**WHAT THE TASK ASKS**. Reproduce all of the data exactly. Images are not to appear in the reply.

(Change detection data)
○ ○ ○ ○

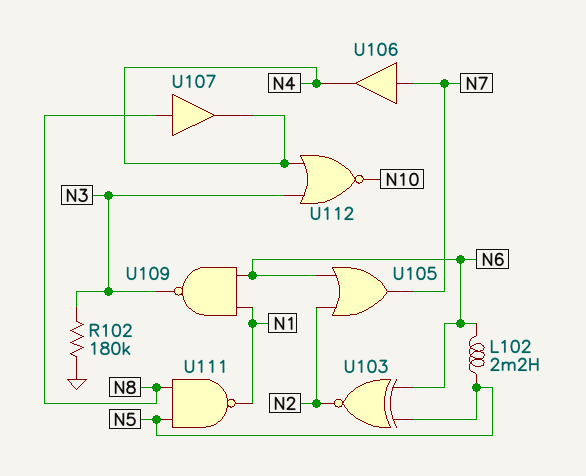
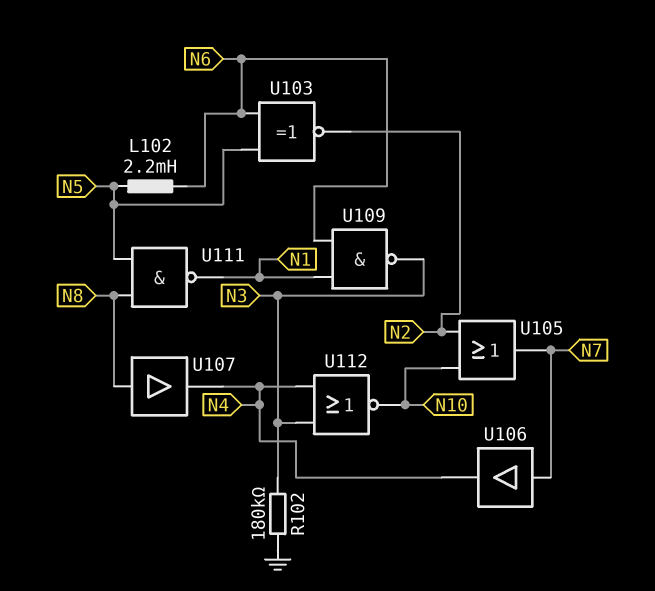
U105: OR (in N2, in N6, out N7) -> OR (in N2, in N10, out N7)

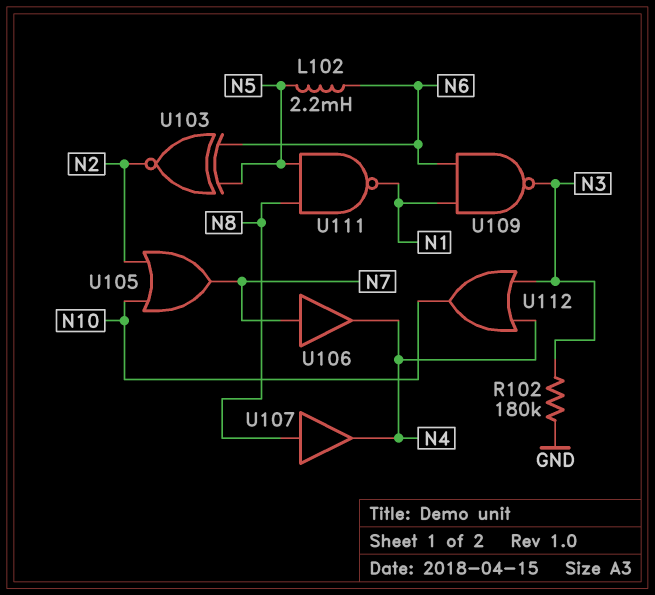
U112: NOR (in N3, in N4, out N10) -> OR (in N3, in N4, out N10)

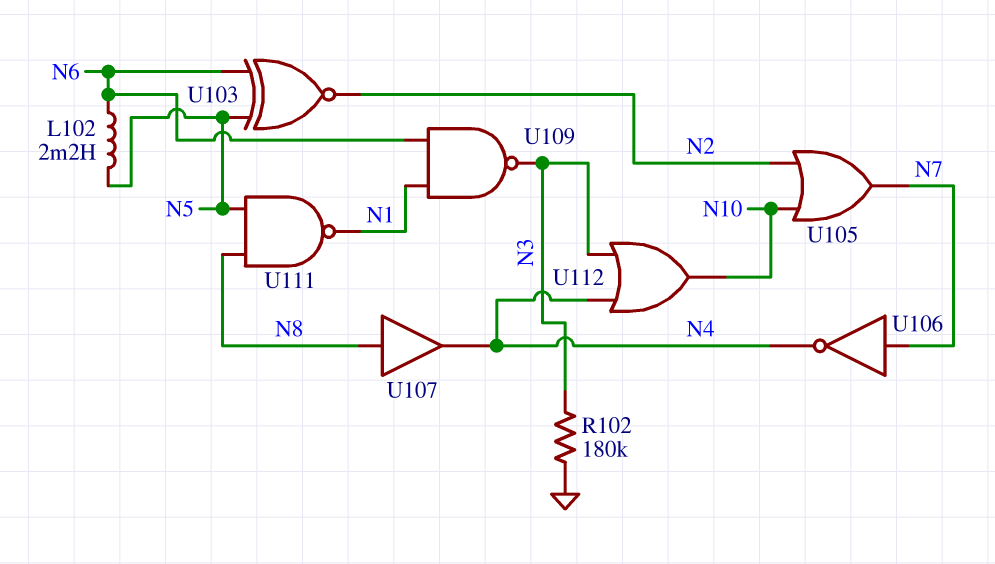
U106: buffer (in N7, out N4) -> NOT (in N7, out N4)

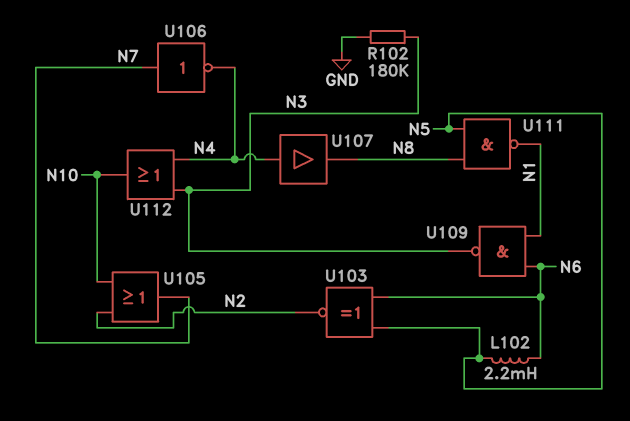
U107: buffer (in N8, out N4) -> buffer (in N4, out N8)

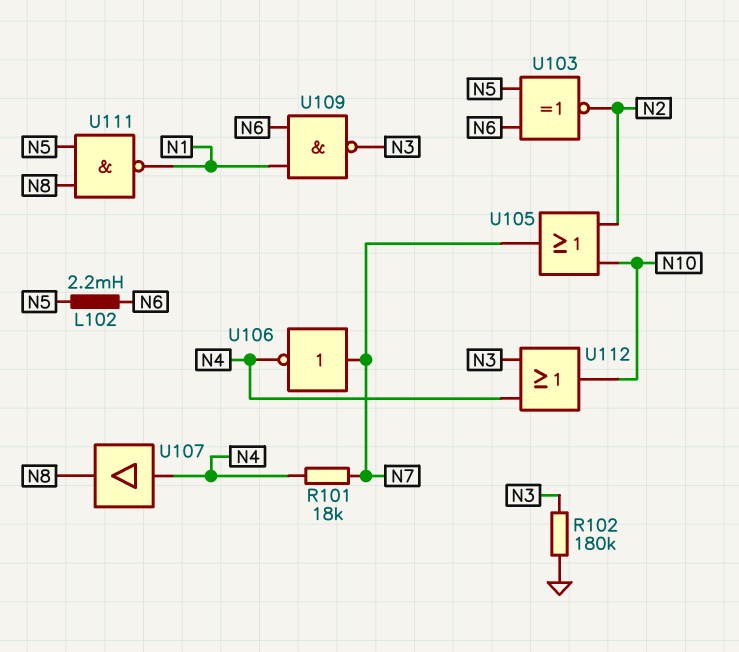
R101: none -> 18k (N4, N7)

○ ○ ○ ○

**ANSWER FOR THIS EXERCISE**.
U105: OR (in N2, in N6, out N7) -> OR (in N2, in N10, out N7)

U112: NOR (in N3, in N4, out N10) -> OR (in N3, in N4, out N10)

U106: buffer (in N7, out N4) -> NOT (in N7, out N4)

U107: buffer (in N8, out N4) -> buffer (in N4, out N8)

R101: none -> 18k (N4, N7)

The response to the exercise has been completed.